### What is being asked:
Nothing should change. Output the data exactly.

Object tracking records
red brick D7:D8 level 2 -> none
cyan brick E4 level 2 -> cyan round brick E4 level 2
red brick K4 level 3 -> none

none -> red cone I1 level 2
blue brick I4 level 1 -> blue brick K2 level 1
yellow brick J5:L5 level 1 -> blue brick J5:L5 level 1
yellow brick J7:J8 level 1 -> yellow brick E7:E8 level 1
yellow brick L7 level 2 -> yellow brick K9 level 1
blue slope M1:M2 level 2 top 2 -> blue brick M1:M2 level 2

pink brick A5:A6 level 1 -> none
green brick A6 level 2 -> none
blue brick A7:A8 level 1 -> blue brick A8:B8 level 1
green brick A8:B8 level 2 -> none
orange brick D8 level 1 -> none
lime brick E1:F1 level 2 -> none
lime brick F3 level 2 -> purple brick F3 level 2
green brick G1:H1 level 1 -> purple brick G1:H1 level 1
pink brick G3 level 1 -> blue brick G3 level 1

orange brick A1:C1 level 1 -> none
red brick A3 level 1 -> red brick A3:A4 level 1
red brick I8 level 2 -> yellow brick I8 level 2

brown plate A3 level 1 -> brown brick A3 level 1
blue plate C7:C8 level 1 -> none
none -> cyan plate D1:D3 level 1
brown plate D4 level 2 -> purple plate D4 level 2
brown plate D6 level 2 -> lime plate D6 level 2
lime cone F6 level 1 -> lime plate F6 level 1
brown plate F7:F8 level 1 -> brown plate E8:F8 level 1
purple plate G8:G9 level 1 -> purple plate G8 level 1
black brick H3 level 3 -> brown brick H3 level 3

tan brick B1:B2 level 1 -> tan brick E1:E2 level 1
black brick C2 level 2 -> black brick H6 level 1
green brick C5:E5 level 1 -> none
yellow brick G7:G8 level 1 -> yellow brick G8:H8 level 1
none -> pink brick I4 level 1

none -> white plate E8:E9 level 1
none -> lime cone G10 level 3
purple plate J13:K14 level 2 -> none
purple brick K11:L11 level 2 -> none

### Written reply:
red brick D7:D8 level 2 -> none
cyan brick E4 level 2 -> cyan round brick E4 level 2
red brick K4 level 3 -> none

none -> red cone I1 level 2
blue brick I4 level 1 -> blue brick K2 level 1
yellow brick J5:L5 level 1 -> blue brick J5:L5 level 1
yellow brick J7:J8 level 1 -> yellow brick E7:E8 level 1
yellow brick L7 level 2 -> yellow brick K9 level 1
blue slope M1:M2 level 2 top 2 -> blue brick M1:M2 level 2

pink brick A5:A6 level 1 -> none
green brick A6 level 2 -> none
blue brick A7:A8 level 1 -> blue brick A8:B8 level 1
green brick A8:B8 level 2 -> none
orange brick D8 level 1 -> none
lime brick E1:F1 level 2 -> none
lime brick F3 level 2 -> purple brick F3 level 2
green brick G1:H1 level 1 -> purple brick G1:H1 level 1
pink brick G3 level 1 -> blue brick G3 level 1

orange brick A1:C1 level 1 -> none
red brick A3 level 1 -> red brick A3:A4 level 1
red brick I8 level 2 -> yellow brick I8 level 2

brown plate A3 level 1 -> brown brick A3 level 1
blue plate C7:C8 level 1 -> none
none -> cyan plate D1:D3 level 1
brown plate D4 level 2 -> purple plate D4 level 2
brown plate D6 level 2 -> lime plate D6 level 2
lime cone F6 level 1 -> lime plate F6 level 1
brown plate F7:F8 level 1 -> brown plate E8:F8 level 1
purple plate G8:G9 level 1 -> purple plate G8 level 1
black brick H3 level 3 -> brown brick H3 level 3

tan brick B1:B2 level 1 -> tan brick E1:E2 level 1
black brick C2 level 2 -> black brick H6 level 1
green brick C5:E5 level 1 -> none
yellow brick G7:G8 level 1 -> yellow brick G8:H8 level 1
none -> pink brick I4 level 1

none -> white plate E8:E9 level 1
none -> lime cone G10 level 3
purple plate J13:K14 level 2 -> none
purple brick K11:L11 level 2 -> none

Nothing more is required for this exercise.